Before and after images
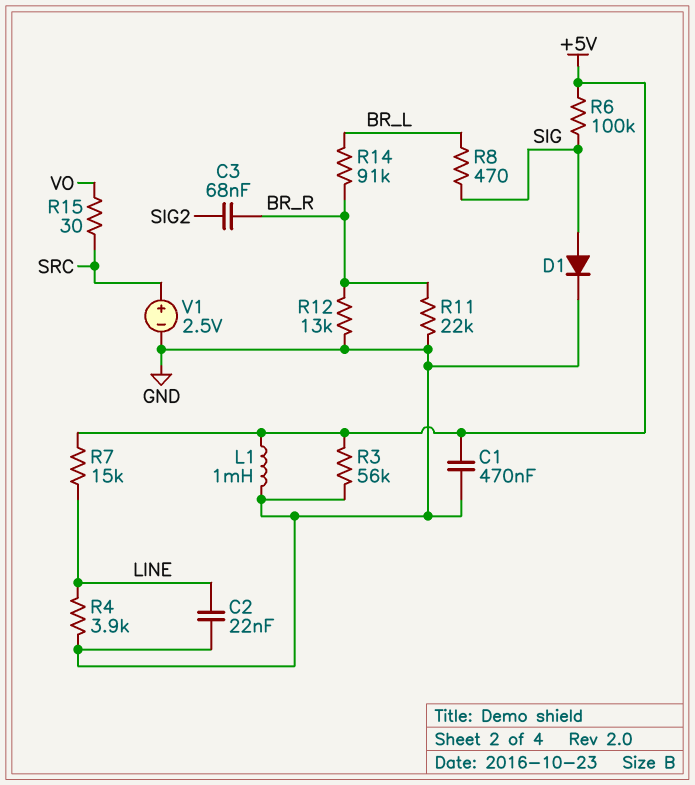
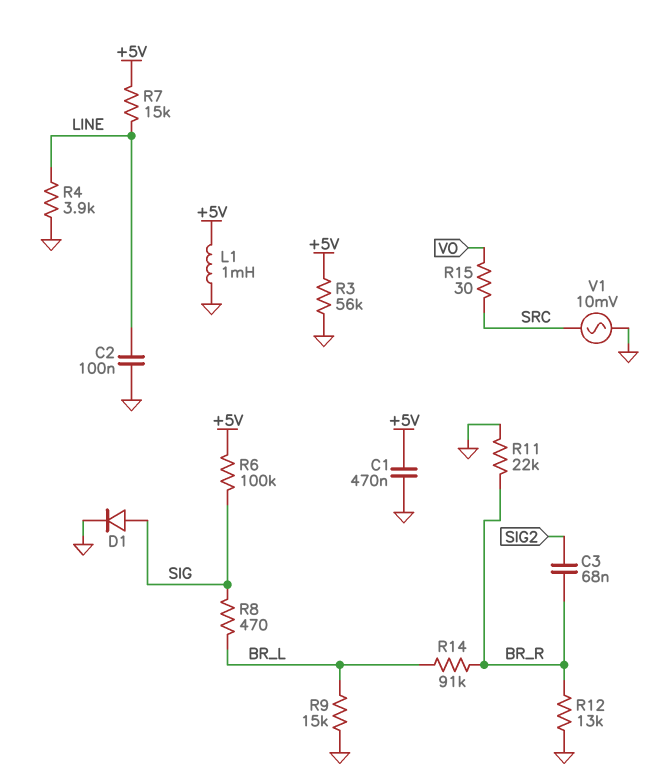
C2: 22nF (GND, LINE) -> 100nF (GND, LINE)
R9: none -> 15k (BR_L, GND)
V1: 2.5V (plus SRC, minus GND) -> AC 10mV (GND, SRC)

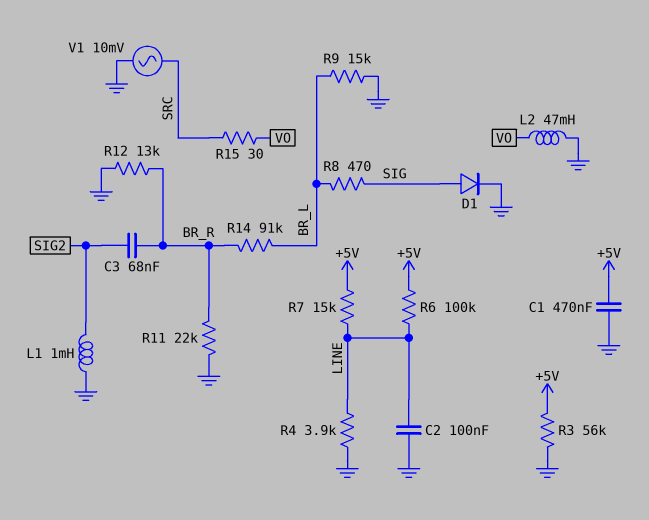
L1: 1mH (+5V, GND) -> 1mH (GND, SIG2)
L2: none -> 47mH (GND, VO)
R6: 100k (+5V, SIG) -> 100k (+5V, LINE)

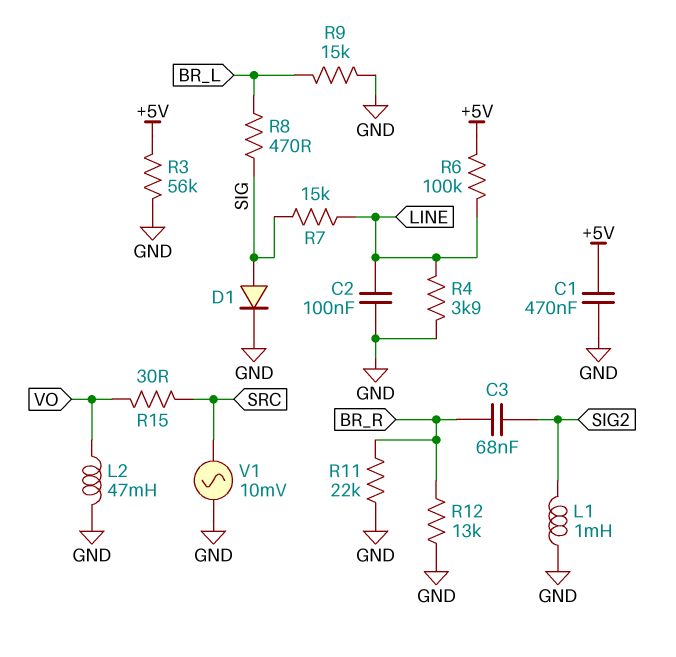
R7: 15k (+5V, LINE) -> 15k (LINE, SIG)
R14: 91k (BR_L, BR_R) -> none

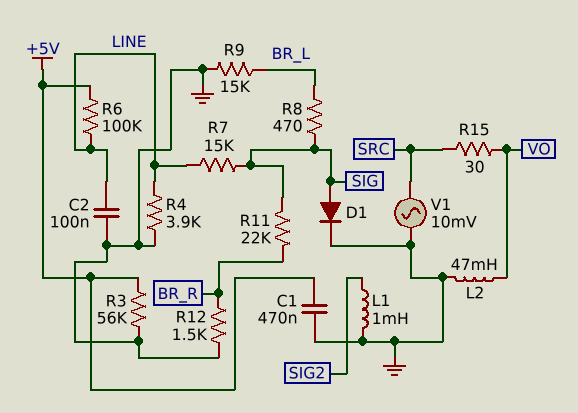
C3: 68nF (BR_R, SIG2) -> none
R11: 22k (BR_R, GND) -> 22k (BR_R, SIG)
R12: 13k (BR_R, GND) -> 1.5k (BR_R, GND)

_Problem details_:
When you copy the entries, keep every word exactly as it stands and drop any pictures.

_Solution to this problem_:
C2: 22nF (GND, LINE) -> 100nF (GND, LINE)
R9: none -> 15k (BR_L, GND)
V1: 2.5V (plus SRC, minus GND) -> AC 10mV (GND, SRC)

L1: 1mH (+5V, GND) -> 1mH (GND, SIG2)
L2: none -> 47mH (GND, VO)
R6: 100k (+5V, SIG) -> 100k (+5V, LINE)

R7: 15k (+5V, LINE) -> 15k (LINE, SIG)
R14: 91k (BR_L, BR_R) -> none

C3: 68nF (BR_R, SIG2) -> none
R11: 22k (BR_R, GND) -> 22k (BR_R, SIG)
R12: 13k (BR_R, GND) -> 1.5k (BR_R, GND)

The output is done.